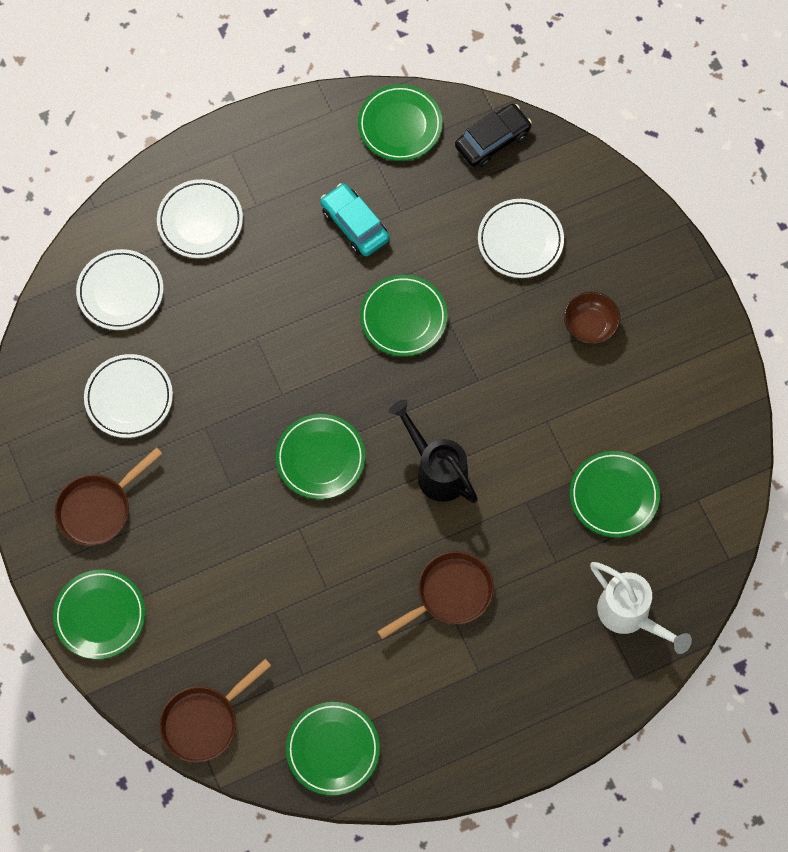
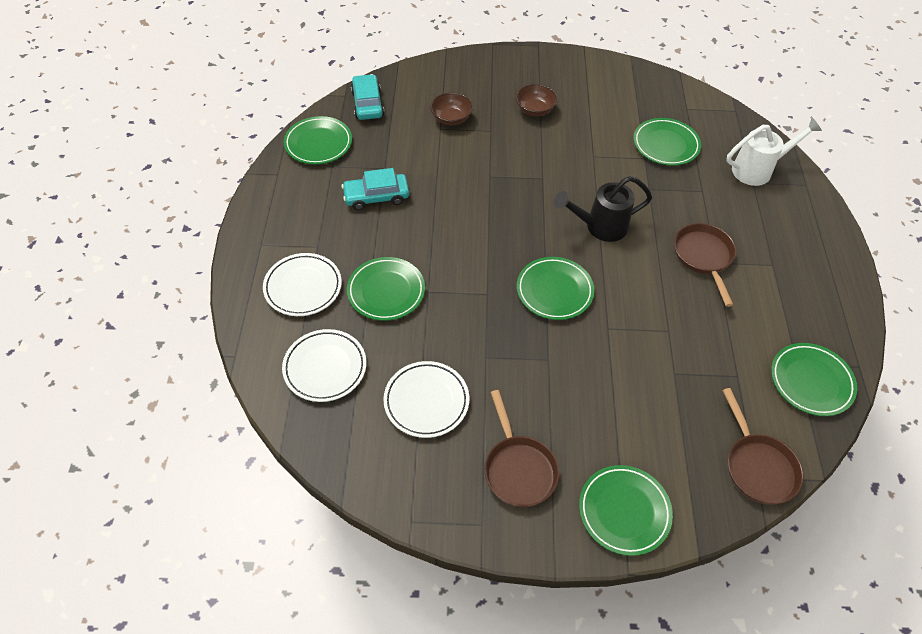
camera: 65 degrees left, 15 degrees down
(403, 318) = (468, 199): green plate -> green plate (386, 291)
(492, 140) = (367, 104): black car -> turquoise car
(520, 241) = (451, 118): white plate -> brown bowl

---------------

**YOUR ASSIGNMENT:**
Each line from the one containing "(403, 318) = (468, 199): green" down to the last line of the material above is to be transcribed exactly, with nothing else included.

**ANSWER BOX:**
(403, 318) = (468, 199): green plate -> green plate (386, 291)
(492, 140) = (367, 104): black car -> turquoise car
(520, 241) = (451, 118): white plate -> brown bowl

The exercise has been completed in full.